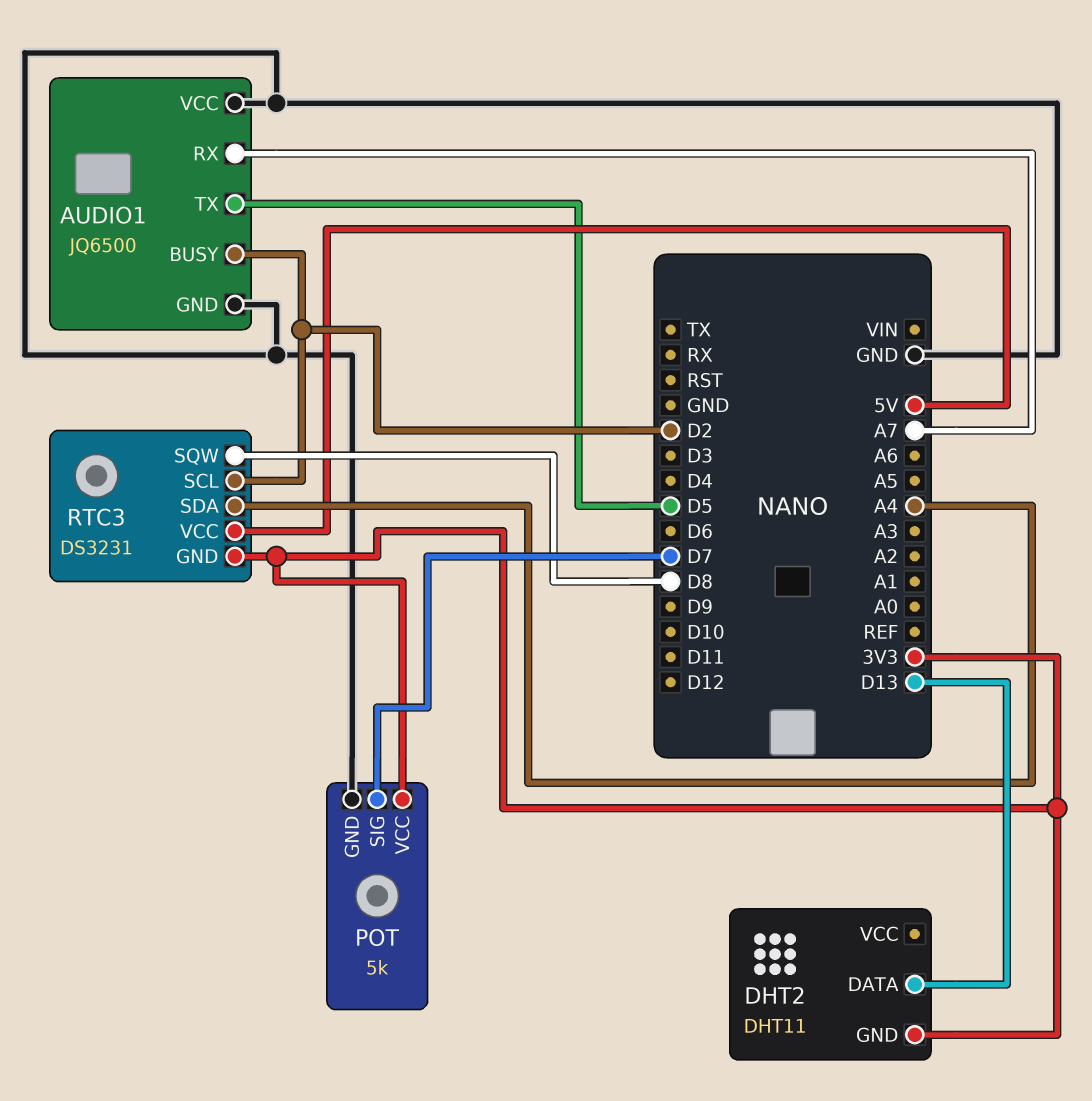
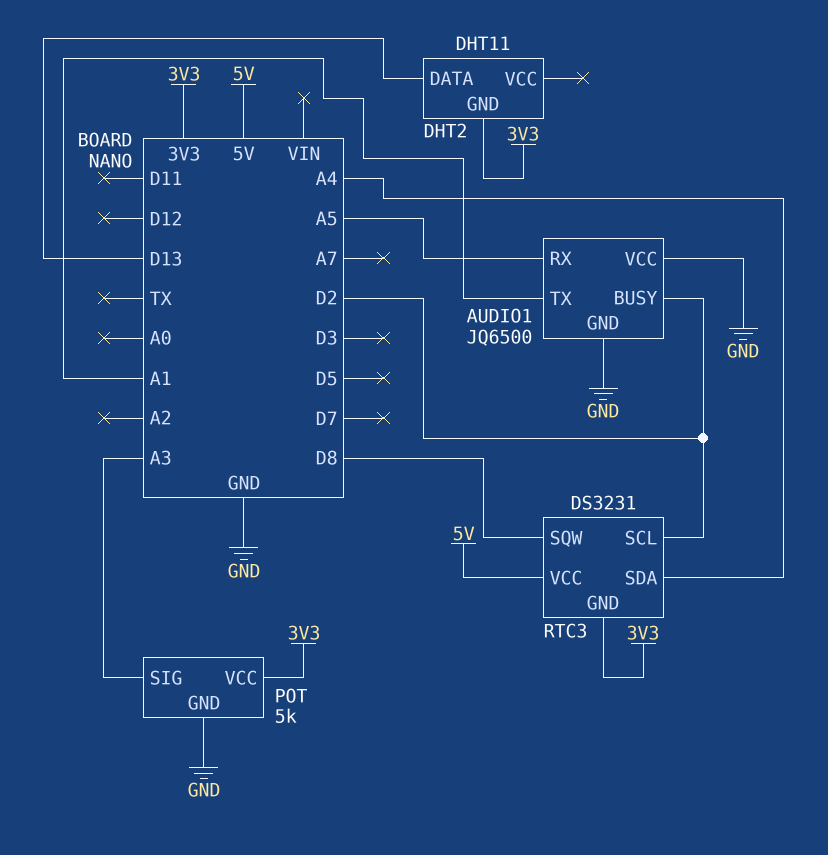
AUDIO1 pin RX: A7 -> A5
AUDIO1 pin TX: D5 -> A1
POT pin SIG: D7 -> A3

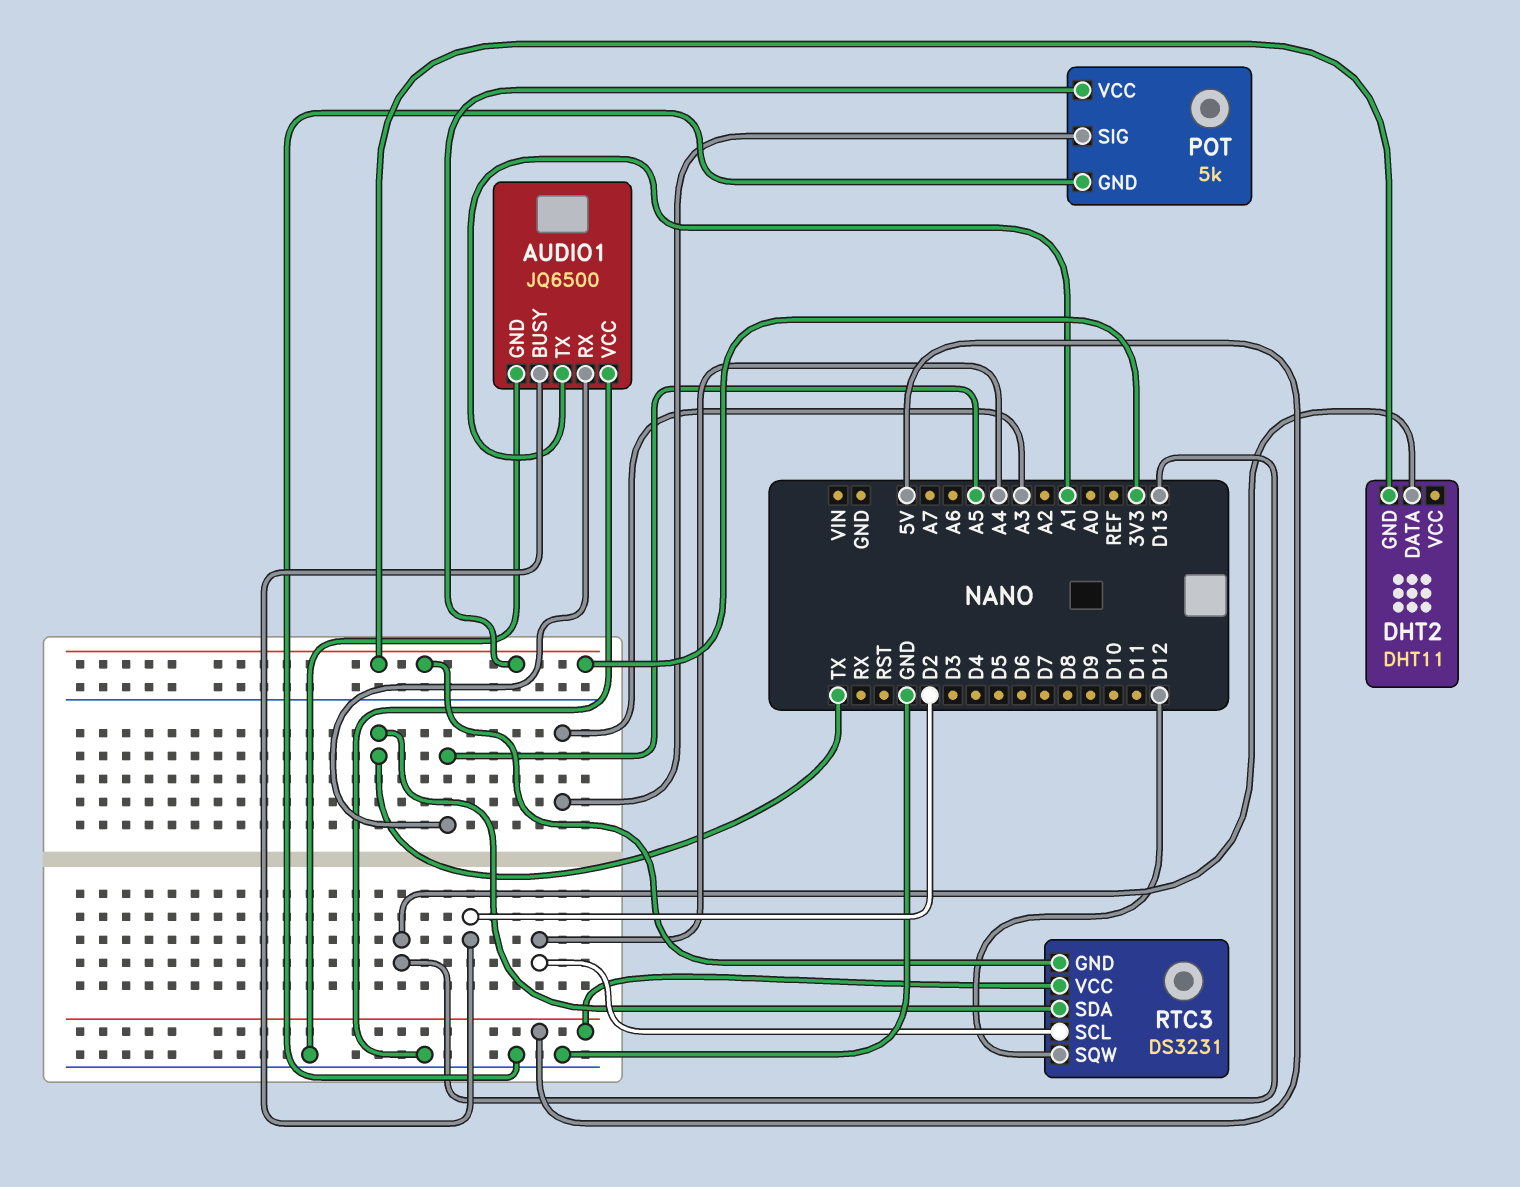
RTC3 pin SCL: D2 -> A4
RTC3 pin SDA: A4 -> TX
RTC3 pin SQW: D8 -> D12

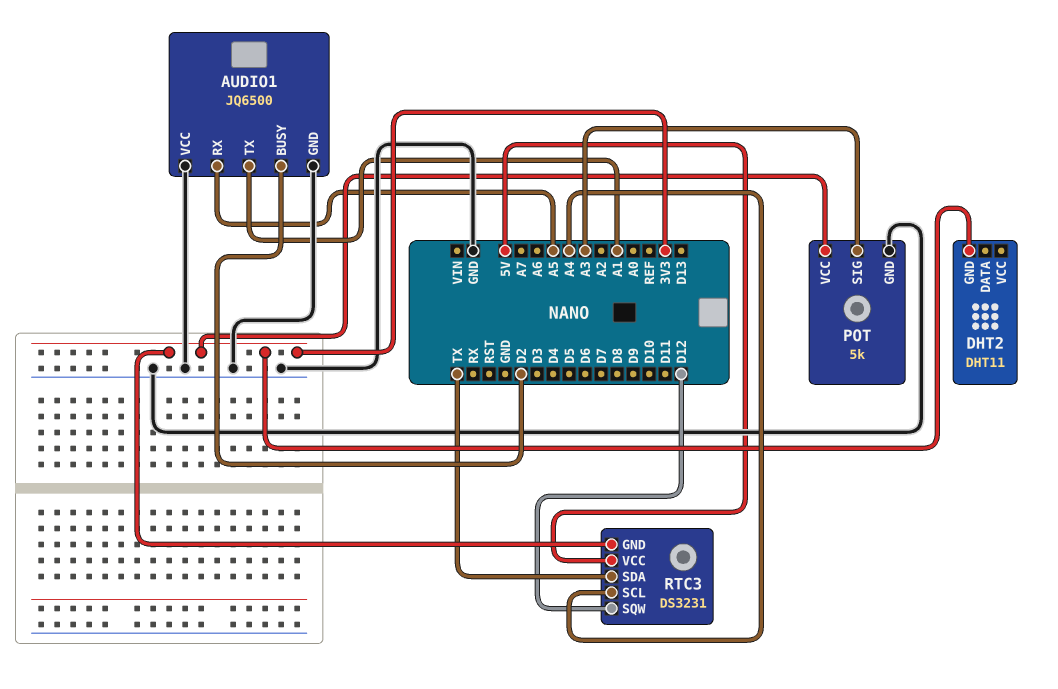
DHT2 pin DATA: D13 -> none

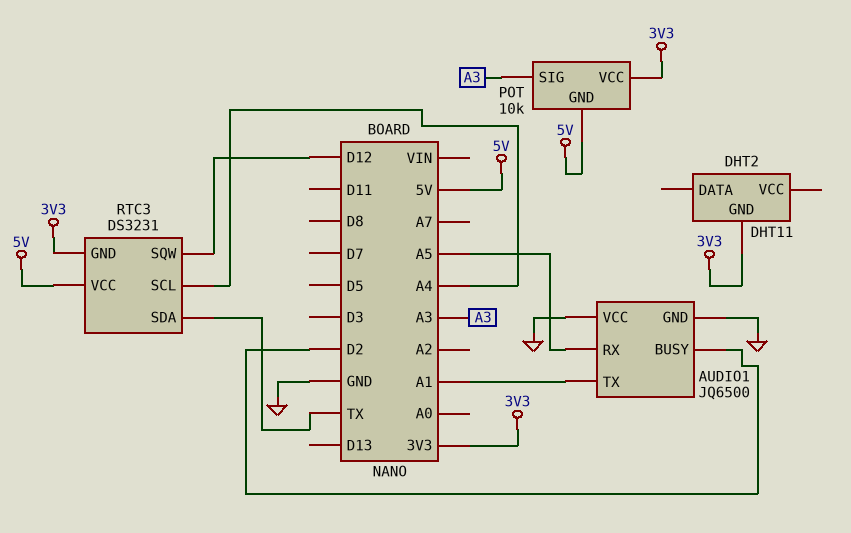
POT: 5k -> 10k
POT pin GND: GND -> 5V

::::::

The task →
An exact, word-for-word copy of the records is expected, with no pictures in it.

Written answer →
AUDIO1 pin RX: A7 -> A5
AUDIO1 pin TX: D5 -> A1
POT pin SIG: D7 -> A3

RTC3 pin SCL: D2 -> A4
RTC3 pin SDA: A4 -> TX
RTC3 pin SQW: D8 -> D12

DHT2 pin DATA: D13 -> none

POT: 5k -> 10k
POT pin GND: GND -> 5V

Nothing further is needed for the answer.